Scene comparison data
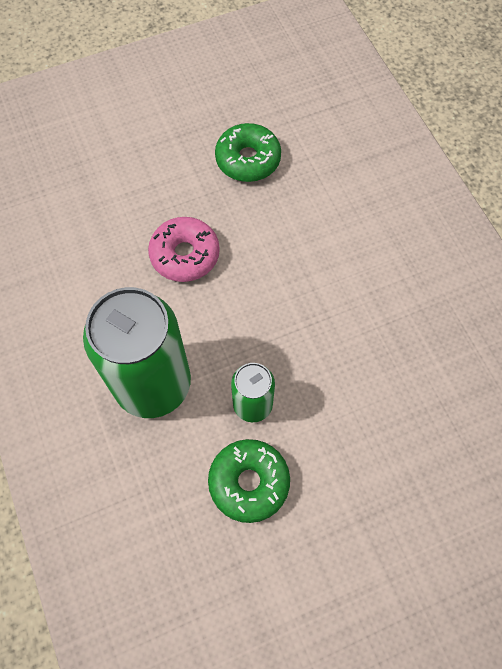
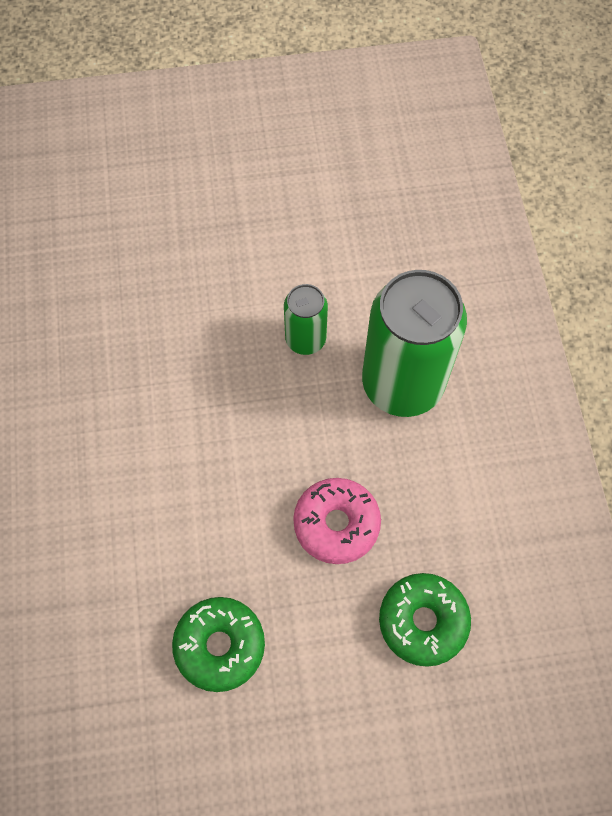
camera: 165 degrees left, 0 degrees up
(249, 482) = (329, 273): green donut -> green donut (423, 621)

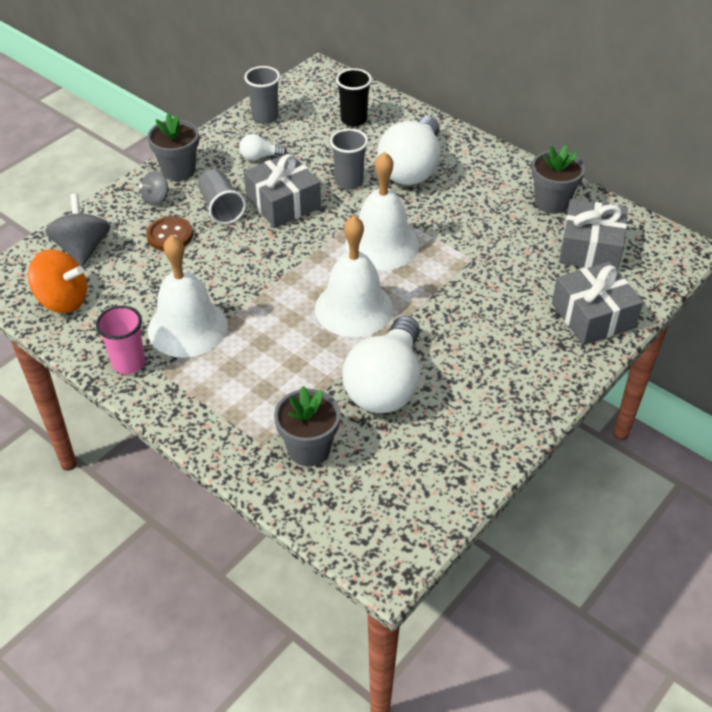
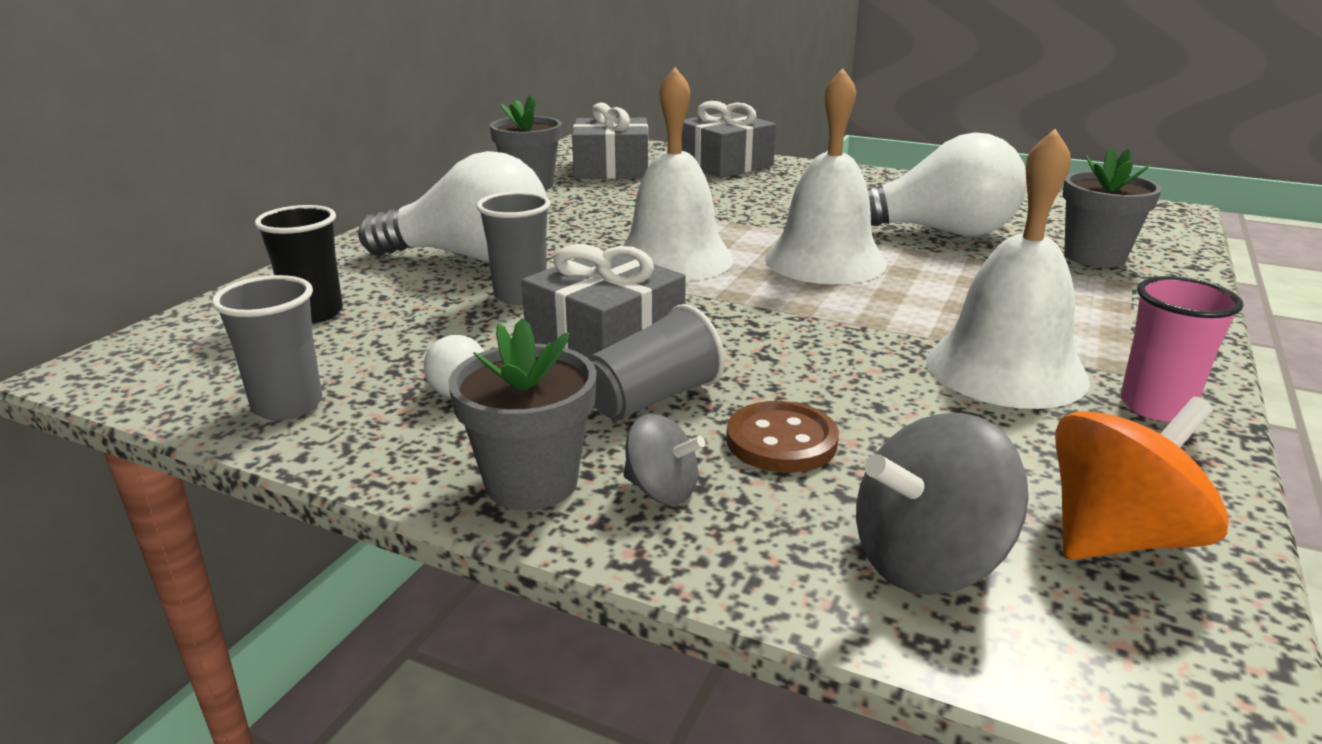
camera: 105 degrees left, 20 degrees down
(63, 300) = (1118, 537): orange spinning top -> orange spinning top turned 60 degrees clockwise

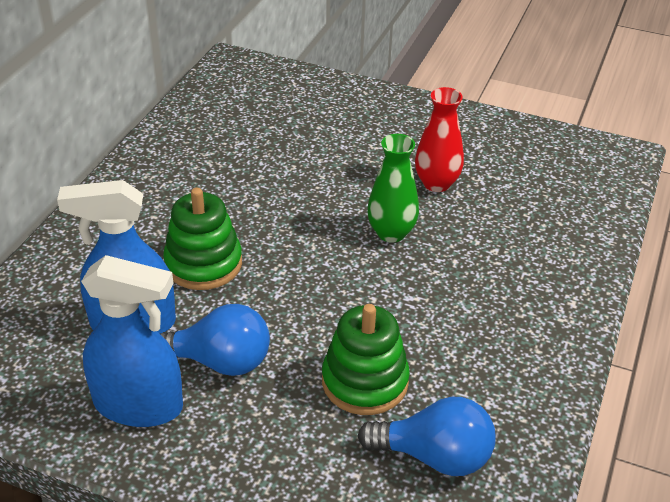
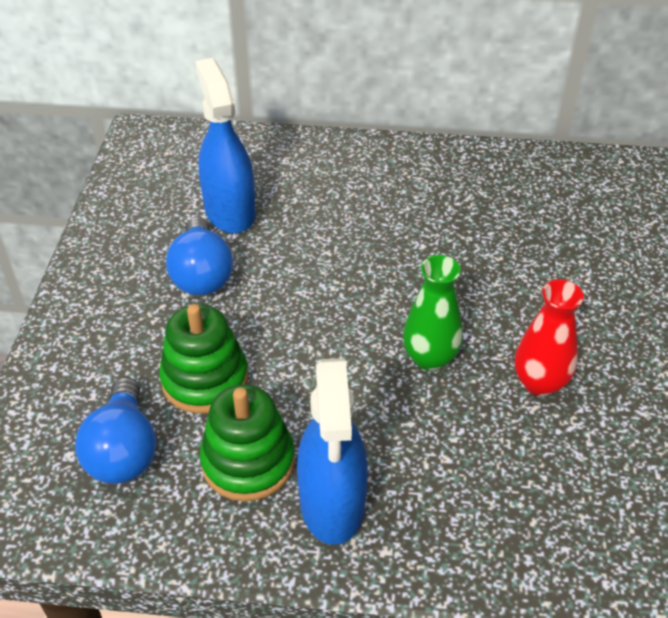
camera: 75 degrees right, 5 degrees up
(139, 405) = (141, 241): blue spray bottle -> blue spray bottle (332, 503)
(203, 264) = (320, 232): green stacking toy -> green stacking toy (248, 462)

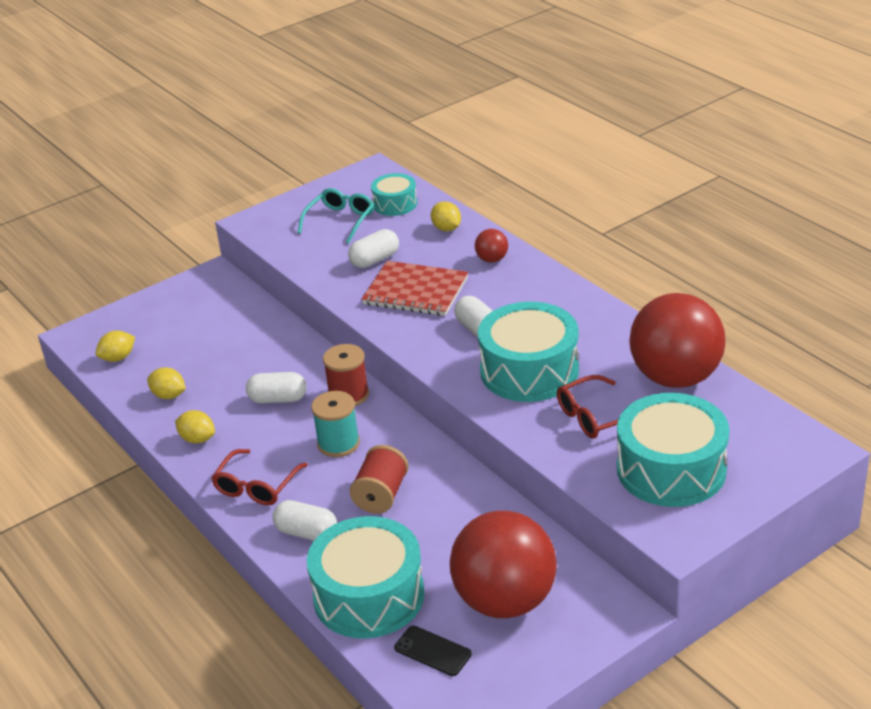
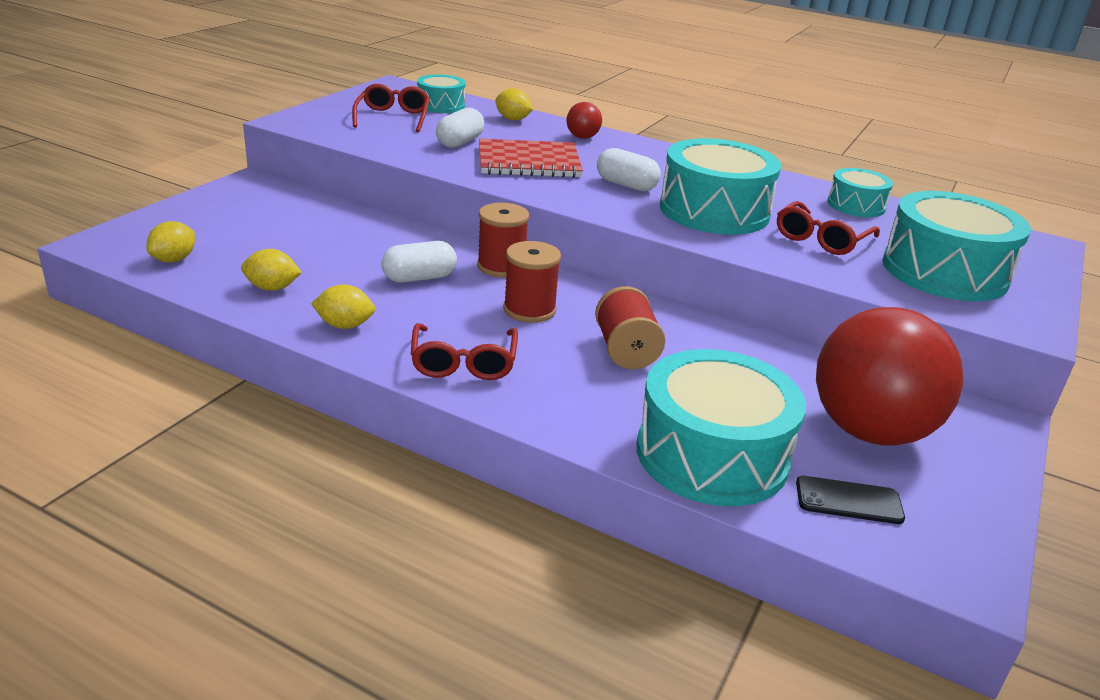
camera: 30 degrees left, 5 degrees down
(306, 533) = (570, 401): white capsule -> none
(338, 443) = (529, 310): turquoise spool -> red spool
(340, 221) = (393, 117): turquoise glasses -> red glasses
(675, 377) = (856, 205): red ball -> turquoise drum

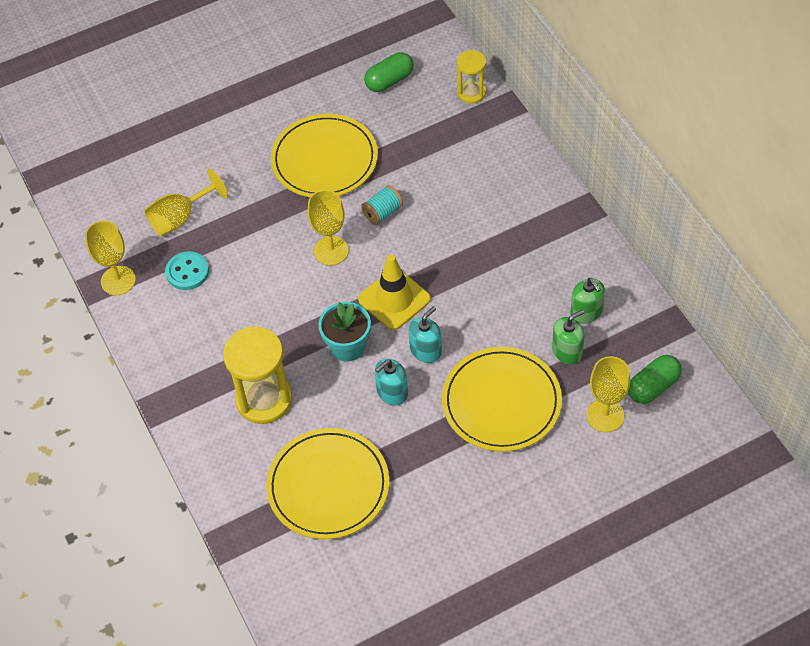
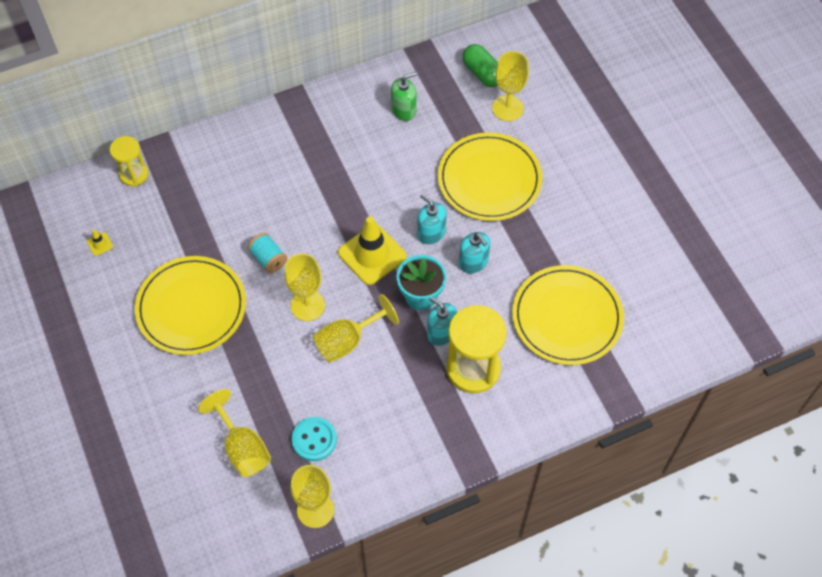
camera: 90 degrees left, 5 degrees up
(292, 288) = (348, 341): none -> yellow goblet
(305, 368) = (441, 332): none -> turquoise soap dispenser
(389, 81) = (100, 244): green capsule -> yellow traffic cone
(567, 351) = (442, 128): green soap dispenser -> none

_WORK REQUEST_:
Omit the pictures and print again exactly the lines from the one with "(340, 221) = (393, 117): turquoise" through the final line of the entries, both ends included.

_ANSWER TO THE EXERCISE_:
(340, 221) = (393, 117): turquoise glasses -> red glasses
(675, 377) = (856, 205): red ball -> turquoise drum

camera: 90 degrees left, 5 degrees up
(292, 288) = (348, 341): none -> yellow goblet
(305, 368) = (441, 332): none -> turquoise soap dispenser
(389, 81) = (100, 244): green capsule -> yellow traffic cone
(567, 351) = (442, 128): green soap dispenser -> none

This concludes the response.